(Beginning of Provided data)

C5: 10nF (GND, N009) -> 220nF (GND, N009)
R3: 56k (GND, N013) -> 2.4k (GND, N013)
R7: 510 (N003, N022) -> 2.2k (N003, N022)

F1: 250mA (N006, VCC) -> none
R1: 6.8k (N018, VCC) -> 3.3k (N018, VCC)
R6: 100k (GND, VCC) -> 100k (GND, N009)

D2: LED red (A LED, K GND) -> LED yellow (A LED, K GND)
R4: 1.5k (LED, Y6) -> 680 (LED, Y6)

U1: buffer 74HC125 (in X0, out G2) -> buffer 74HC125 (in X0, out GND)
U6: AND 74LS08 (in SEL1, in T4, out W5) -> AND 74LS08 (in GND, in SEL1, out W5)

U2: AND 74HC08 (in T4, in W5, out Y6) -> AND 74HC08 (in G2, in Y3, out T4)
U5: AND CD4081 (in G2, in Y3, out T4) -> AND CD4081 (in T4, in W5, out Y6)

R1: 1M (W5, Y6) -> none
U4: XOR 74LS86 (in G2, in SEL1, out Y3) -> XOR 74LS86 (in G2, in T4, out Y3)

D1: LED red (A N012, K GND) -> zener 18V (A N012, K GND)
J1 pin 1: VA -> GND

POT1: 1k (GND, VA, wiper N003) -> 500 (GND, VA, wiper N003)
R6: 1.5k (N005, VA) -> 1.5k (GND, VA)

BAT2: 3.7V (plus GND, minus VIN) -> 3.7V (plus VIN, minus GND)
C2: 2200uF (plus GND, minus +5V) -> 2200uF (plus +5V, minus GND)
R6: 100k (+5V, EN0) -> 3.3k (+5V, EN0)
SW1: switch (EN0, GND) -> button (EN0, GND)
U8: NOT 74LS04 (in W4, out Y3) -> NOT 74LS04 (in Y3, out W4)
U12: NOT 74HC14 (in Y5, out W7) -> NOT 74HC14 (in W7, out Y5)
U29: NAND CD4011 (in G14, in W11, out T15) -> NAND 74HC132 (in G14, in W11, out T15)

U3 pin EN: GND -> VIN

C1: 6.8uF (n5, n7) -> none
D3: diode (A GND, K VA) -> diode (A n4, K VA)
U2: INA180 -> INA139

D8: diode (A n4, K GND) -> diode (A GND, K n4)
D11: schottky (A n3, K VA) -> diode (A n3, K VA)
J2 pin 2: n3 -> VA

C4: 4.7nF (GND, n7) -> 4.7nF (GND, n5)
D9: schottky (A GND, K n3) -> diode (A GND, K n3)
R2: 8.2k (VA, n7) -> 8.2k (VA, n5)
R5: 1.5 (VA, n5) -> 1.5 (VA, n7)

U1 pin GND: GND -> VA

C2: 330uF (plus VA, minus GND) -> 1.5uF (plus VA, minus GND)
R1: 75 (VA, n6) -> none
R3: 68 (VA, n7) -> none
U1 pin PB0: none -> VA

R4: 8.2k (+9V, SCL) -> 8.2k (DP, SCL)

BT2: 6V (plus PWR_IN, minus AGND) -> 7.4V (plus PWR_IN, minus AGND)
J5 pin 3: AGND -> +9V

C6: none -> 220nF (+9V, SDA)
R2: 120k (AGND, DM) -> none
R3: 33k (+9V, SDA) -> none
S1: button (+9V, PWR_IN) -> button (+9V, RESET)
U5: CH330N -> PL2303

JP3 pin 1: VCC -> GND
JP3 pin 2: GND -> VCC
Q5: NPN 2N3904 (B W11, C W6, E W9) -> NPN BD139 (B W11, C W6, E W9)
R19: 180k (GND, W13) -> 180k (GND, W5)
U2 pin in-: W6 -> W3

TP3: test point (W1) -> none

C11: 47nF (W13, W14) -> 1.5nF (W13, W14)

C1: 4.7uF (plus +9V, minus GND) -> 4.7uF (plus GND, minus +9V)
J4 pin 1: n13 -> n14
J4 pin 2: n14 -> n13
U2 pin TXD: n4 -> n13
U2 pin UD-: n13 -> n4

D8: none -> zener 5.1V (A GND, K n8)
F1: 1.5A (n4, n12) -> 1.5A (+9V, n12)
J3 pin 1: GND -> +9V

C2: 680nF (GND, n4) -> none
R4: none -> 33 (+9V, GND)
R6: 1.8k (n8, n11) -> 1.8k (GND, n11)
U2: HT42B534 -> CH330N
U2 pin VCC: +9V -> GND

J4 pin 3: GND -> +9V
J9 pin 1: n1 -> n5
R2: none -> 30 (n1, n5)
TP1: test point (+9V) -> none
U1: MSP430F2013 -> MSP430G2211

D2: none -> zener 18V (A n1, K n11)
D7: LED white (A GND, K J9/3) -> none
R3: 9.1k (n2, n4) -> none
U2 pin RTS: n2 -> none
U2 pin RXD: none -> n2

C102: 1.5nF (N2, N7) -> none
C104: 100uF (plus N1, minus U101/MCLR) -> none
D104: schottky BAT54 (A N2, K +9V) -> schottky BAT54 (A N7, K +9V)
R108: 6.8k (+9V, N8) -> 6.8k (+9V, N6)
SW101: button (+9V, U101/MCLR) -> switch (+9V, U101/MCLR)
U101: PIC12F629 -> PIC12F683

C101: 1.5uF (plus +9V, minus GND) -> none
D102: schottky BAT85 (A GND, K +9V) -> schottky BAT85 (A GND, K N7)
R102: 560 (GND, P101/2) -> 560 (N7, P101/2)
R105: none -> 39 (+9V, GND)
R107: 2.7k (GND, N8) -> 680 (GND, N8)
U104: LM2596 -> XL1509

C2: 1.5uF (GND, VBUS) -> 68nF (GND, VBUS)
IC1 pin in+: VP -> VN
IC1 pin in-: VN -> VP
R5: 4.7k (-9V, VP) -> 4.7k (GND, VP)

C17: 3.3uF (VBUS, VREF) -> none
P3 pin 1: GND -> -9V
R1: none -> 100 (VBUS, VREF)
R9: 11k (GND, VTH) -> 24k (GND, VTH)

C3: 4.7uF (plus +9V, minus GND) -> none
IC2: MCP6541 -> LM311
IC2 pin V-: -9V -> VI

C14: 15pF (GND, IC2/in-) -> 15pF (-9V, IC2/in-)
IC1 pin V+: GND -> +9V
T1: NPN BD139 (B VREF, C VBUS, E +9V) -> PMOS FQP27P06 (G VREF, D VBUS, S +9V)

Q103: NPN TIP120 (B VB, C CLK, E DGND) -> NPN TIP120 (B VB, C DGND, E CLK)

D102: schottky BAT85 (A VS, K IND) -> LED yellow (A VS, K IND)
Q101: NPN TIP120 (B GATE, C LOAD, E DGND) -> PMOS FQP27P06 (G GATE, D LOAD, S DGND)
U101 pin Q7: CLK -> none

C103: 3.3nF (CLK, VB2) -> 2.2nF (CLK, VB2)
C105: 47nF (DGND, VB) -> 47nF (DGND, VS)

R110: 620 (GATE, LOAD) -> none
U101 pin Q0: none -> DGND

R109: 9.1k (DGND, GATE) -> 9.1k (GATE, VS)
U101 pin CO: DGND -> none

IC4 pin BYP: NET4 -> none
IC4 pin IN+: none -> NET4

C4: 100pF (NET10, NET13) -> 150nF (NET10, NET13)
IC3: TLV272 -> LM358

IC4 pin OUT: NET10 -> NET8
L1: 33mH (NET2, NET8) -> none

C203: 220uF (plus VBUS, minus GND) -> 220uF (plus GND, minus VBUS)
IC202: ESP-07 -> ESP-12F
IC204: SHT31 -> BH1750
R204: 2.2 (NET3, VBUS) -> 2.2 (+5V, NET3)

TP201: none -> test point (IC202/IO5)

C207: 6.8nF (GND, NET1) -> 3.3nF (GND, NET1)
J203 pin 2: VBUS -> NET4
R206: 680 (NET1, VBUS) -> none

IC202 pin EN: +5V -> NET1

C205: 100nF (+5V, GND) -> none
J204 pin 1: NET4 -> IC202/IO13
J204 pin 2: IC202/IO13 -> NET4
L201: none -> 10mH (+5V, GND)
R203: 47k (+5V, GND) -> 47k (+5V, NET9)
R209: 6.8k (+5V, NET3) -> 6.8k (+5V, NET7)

(End of Provided data)

Task requirements: In the data above, find each line that has the word "PMOS" and copy it out.

Solution to this exercise:
T1: NPN BD139 (B VREF, C VBUS, E +9V) -> PMOS FQP27P06 (G VREF, D VBUS, S +9V)
Q101: NPN TIP120 (B GATE, C LOAD, E DGND) -> PMOS FQP27P06 (G GATE, D LOAD, S DGND)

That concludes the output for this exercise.